__WORK TO COMPLETE__. Report each line of the items below that contains the string "grace"; letter case matters.

__RAW DATA__.

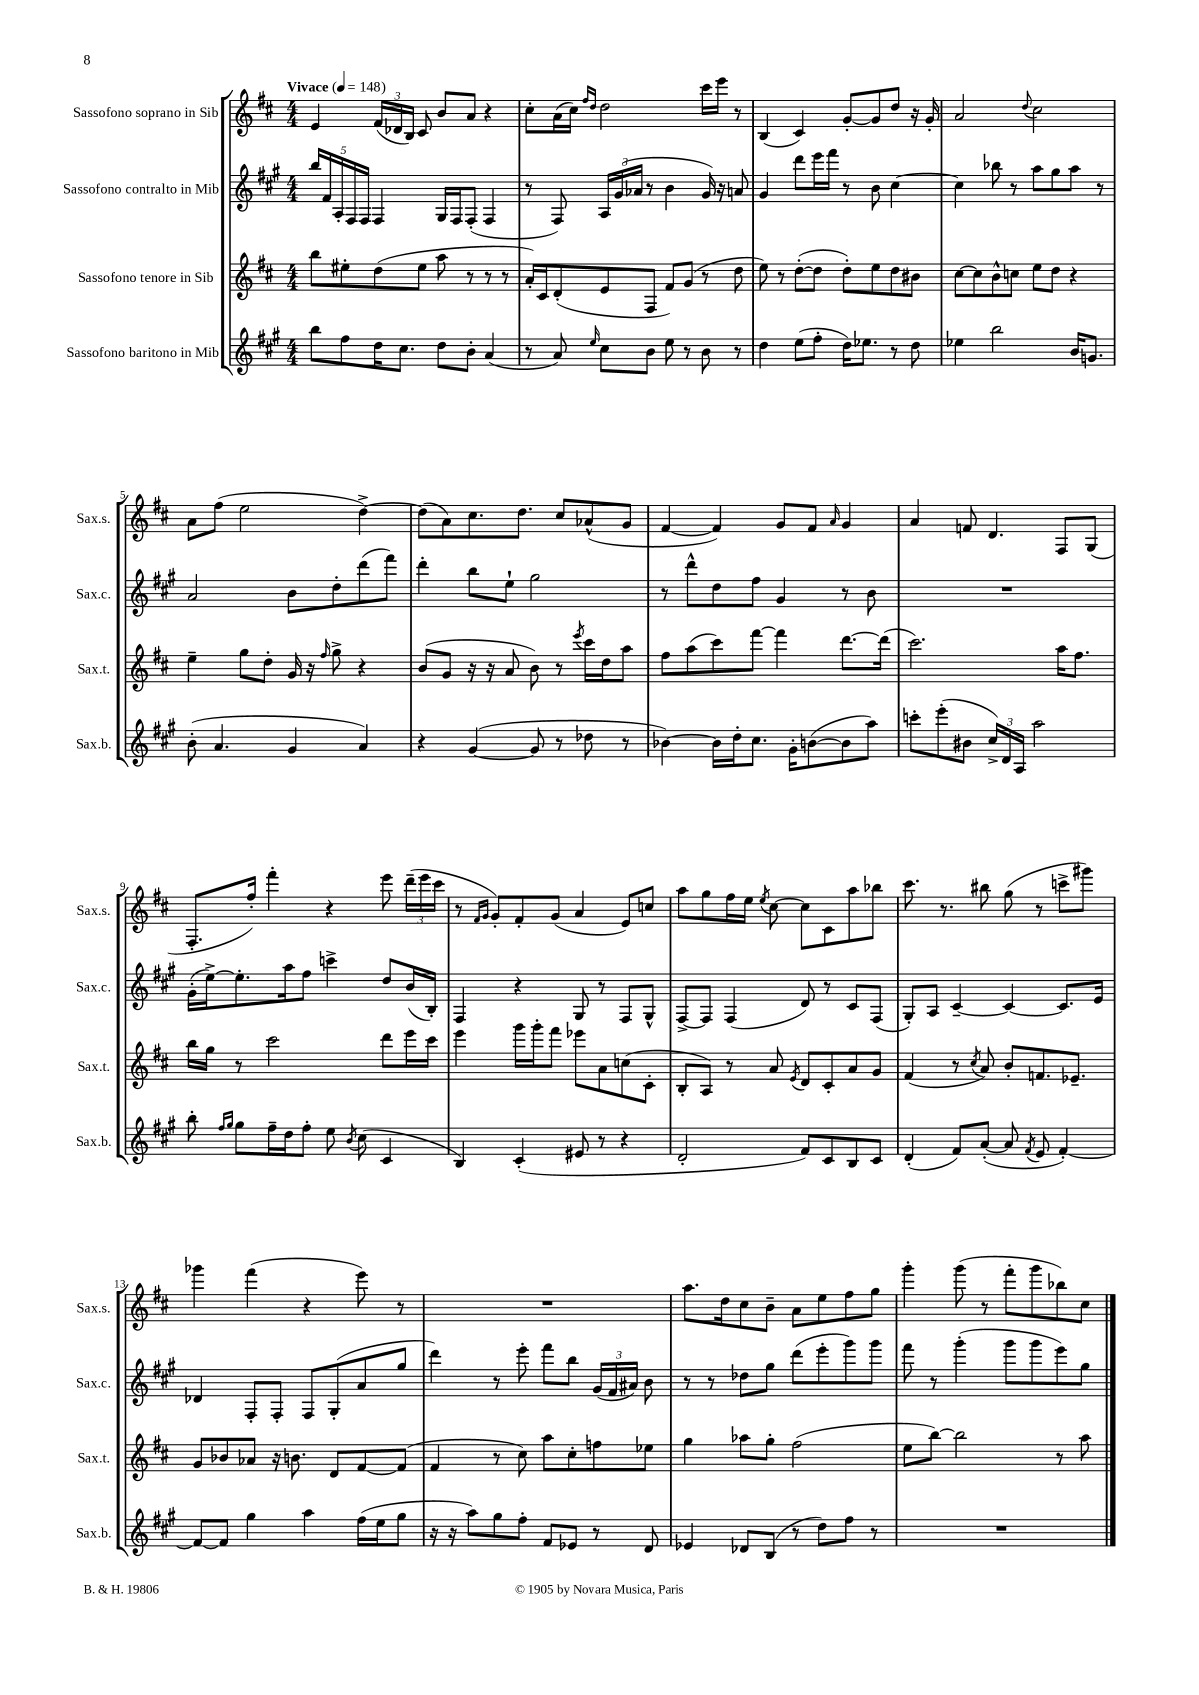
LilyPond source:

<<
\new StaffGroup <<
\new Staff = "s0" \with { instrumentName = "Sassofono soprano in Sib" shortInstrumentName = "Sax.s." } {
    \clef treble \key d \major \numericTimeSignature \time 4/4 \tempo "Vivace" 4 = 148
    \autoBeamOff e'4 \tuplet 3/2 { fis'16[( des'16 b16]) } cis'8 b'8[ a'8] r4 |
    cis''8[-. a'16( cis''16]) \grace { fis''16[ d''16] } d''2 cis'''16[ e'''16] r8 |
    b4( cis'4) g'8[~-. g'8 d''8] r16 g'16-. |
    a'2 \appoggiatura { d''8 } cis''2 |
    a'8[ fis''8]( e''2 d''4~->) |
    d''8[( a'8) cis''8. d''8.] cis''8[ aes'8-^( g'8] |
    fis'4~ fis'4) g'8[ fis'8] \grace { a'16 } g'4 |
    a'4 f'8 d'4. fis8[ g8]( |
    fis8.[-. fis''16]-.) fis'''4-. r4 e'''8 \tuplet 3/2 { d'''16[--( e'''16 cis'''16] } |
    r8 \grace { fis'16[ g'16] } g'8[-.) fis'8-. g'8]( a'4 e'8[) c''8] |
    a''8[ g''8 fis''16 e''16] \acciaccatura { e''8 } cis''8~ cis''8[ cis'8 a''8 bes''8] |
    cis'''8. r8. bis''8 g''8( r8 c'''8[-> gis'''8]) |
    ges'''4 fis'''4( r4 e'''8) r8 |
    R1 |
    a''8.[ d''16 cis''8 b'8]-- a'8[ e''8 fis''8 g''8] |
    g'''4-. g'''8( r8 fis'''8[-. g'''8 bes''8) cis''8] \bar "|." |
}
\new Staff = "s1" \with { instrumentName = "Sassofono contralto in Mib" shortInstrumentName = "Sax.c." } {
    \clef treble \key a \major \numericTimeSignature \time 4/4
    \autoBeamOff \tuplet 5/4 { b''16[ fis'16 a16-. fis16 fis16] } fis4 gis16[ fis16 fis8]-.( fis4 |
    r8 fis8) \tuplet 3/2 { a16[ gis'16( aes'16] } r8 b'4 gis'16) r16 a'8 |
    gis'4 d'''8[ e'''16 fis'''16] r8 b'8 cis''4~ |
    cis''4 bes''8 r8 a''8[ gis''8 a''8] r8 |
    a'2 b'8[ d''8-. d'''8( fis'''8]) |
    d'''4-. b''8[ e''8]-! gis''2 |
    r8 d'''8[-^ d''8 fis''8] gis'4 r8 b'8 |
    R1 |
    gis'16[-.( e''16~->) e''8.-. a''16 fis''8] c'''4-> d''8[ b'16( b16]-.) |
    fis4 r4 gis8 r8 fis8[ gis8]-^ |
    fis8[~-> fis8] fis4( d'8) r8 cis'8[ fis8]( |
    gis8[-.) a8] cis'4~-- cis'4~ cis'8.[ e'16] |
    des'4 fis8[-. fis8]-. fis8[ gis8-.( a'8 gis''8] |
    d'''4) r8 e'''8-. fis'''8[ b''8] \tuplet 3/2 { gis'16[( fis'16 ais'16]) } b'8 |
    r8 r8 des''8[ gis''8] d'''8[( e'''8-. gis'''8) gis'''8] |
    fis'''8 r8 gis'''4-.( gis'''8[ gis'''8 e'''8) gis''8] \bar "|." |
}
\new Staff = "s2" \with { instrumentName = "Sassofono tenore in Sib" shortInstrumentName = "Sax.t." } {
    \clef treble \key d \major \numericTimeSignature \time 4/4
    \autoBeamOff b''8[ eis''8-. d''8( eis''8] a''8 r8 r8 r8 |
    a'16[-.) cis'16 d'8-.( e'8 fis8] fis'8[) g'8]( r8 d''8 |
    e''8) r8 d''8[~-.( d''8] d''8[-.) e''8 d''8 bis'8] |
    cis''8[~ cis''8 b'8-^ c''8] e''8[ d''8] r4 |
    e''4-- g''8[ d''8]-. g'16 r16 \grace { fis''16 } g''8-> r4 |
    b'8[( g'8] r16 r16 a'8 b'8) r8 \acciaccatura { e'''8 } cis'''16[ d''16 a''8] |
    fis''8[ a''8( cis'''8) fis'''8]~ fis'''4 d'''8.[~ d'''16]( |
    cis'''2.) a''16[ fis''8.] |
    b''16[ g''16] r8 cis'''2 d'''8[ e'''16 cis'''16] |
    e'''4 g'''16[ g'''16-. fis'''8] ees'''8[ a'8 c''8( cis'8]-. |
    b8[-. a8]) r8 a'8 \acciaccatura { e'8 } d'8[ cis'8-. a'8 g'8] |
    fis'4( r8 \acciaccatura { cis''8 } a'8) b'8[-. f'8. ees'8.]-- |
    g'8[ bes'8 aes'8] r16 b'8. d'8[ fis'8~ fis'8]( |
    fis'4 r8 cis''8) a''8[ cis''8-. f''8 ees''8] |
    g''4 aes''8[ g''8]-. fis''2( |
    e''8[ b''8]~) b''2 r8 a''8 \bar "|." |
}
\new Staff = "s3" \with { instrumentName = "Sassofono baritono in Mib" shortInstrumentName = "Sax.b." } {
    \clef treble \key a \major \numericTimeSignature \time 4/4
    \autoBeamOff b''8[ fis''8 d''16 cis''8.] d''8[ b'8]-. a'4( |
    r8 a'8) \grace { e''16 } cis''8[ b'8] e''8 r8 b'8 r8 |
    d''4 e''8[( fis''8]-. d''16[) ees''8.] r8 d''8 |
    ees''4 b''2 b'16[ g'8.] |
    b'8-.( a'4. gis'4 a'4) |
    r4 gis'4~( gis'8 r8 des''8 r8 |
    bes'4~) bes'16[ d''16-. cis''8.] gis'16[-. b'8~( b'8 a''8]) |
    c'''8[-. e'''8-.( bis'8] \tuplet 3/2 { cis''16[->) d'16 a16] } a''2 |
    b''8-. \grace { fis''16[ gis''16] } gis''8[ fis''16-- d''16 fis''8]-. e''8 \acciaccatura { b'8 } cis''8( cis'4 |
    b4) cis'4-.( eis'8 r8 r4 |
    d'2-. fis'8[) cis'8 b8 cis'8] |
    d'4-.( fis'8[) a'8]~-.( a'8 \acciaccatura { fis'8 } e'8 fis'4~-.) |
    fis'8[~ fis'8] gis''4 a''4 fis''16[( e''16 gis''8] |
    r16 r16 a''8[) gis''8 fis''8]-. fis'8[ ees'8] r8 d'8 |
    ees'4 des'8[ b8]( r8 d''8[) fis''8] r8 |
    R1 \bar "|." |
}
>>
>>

__WRITTEN ANSWER__.
    cis''8[-. a'16( cis''16]) \grace { fis''16[ d''16] } d''2 cis'''16[ e'''16] r8 |
    fis'4~ fis'4) g'8[ fis'8] \grace { a'16 } g'4 |
    r8 \grace { fis'16[ g'16] } g'8[-.) fis'8-. g'8]( a'4 e'8[) c''8] |
    e''4-- g''8[ d''8]-. g'16 r16 \grace { fis''16 } g''8-> r4 |
    r8 a'8) \grace { e''16 } cis''8[ b'8] e''8 r8 b'8 r8 |
    b''8-. \grace { fis''16[ gis''16] } gis''8[ fis''16-- d''16 fis''8]-. e''8 \acciaccatura { b'8 } cis''8( cis'4 |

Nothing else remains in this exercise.